### TASK TO CARRY OUT
Your answer should repeat exactly the lines from the one holding "GPS1 pin TX: C15 -> B7" through the end of the data, and it should contain no pictures.

### MATERIAL FOR THIS TASK
--- START ---

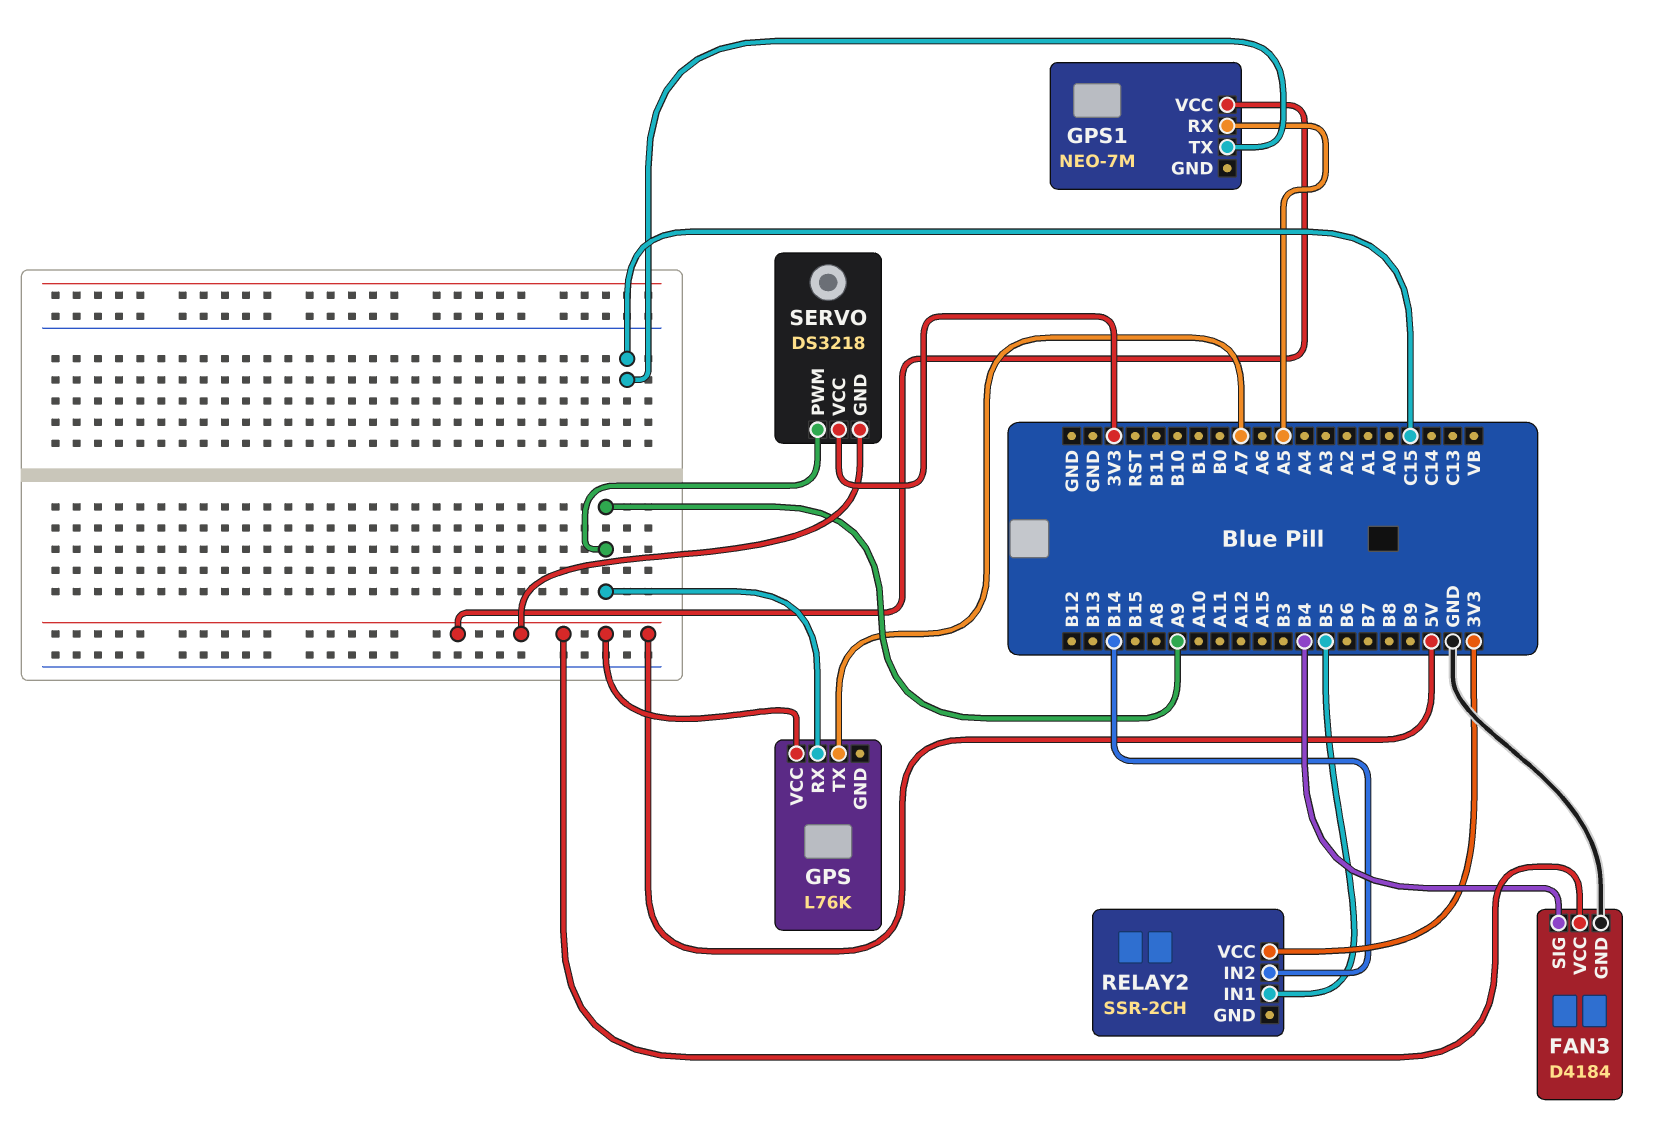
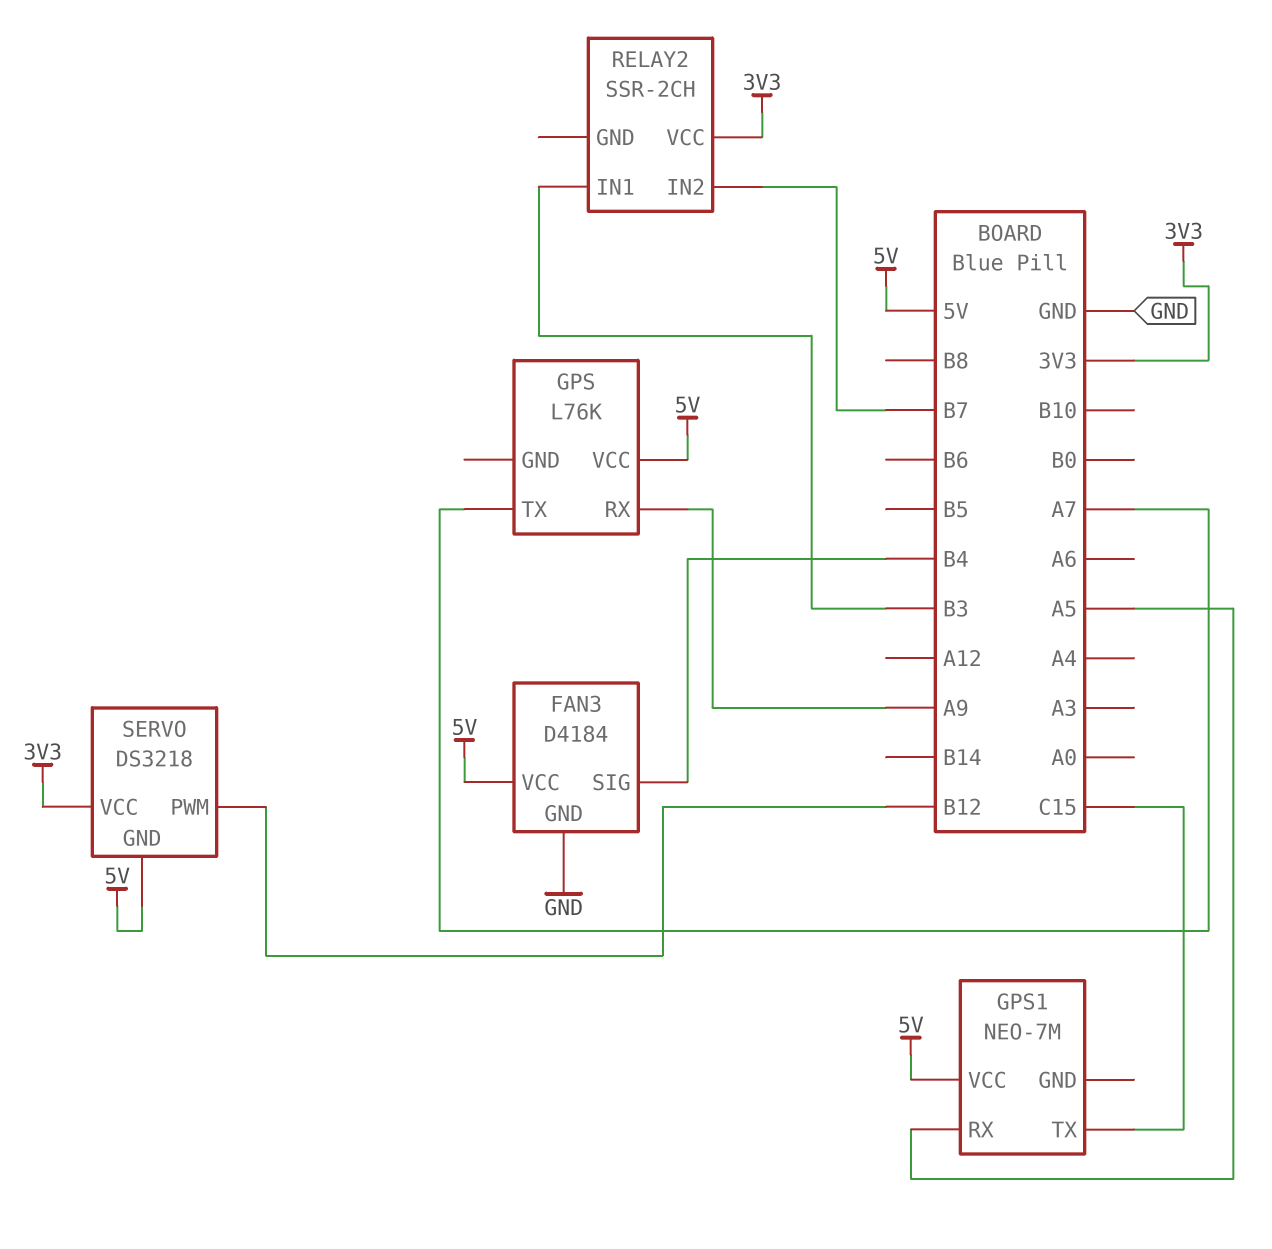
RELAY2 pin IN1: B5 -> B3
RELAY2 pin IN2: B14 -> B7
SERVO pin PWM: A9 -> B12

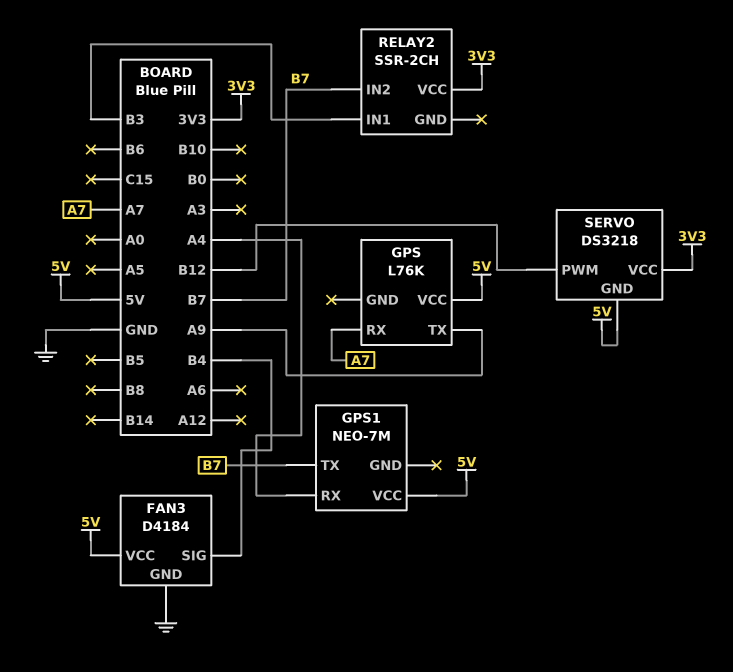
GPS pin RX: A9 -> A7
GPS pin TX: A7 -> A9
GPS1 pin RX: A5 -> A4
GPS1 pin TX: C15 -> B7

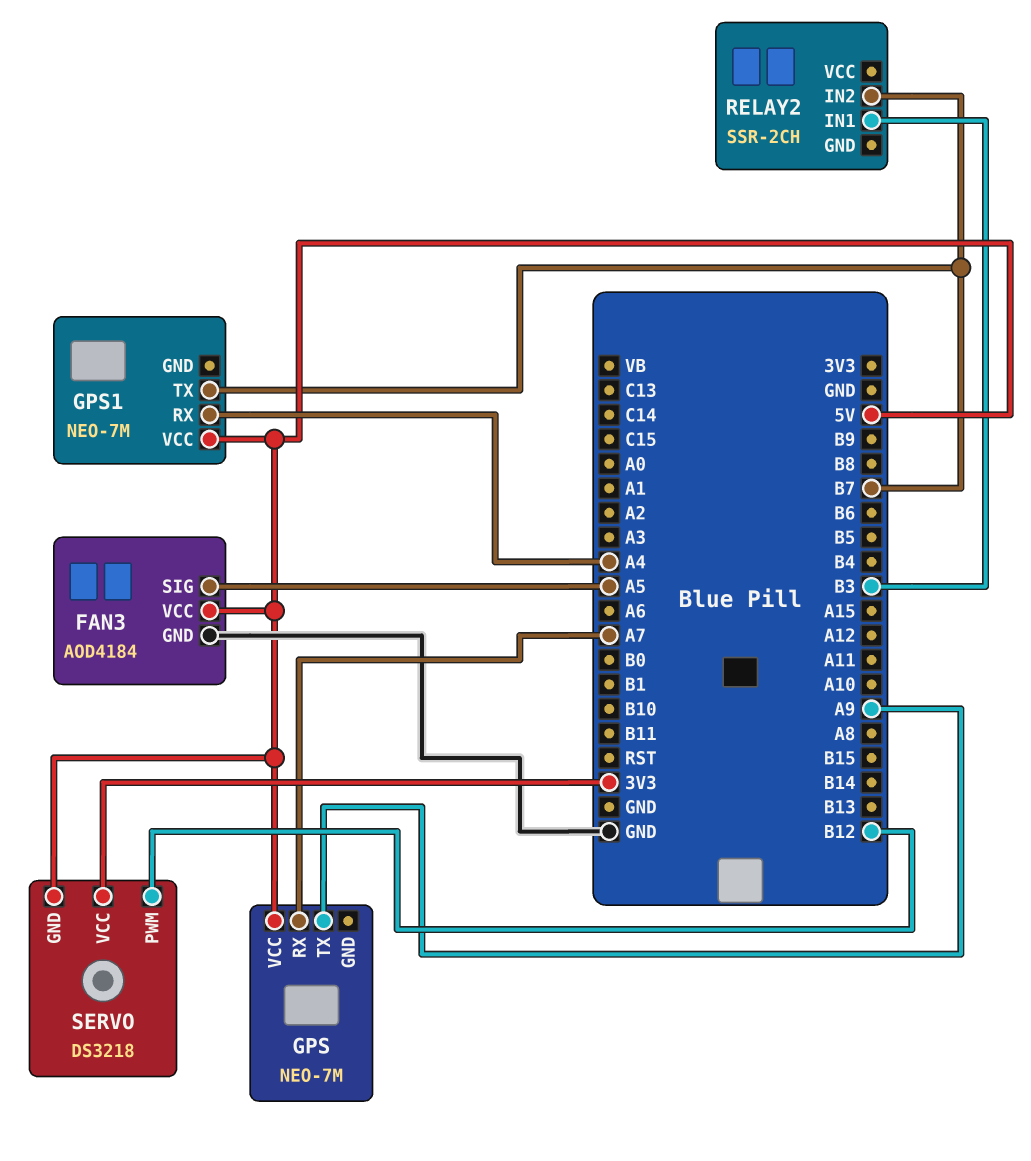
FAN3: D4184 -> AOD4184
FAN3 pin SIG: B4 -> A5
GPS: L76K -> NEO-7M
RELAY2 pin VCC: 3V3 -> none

--- END ---

### EXERCISE OUTPUT
GPS1 pin TX: C15 -> B7

FAN3: D4184 -> AOD4184
FAN3 pin SIG: B4 -> A5
GPS: L76K -> NEO-7M
RELAY2 pin VCC: 3V3 -> none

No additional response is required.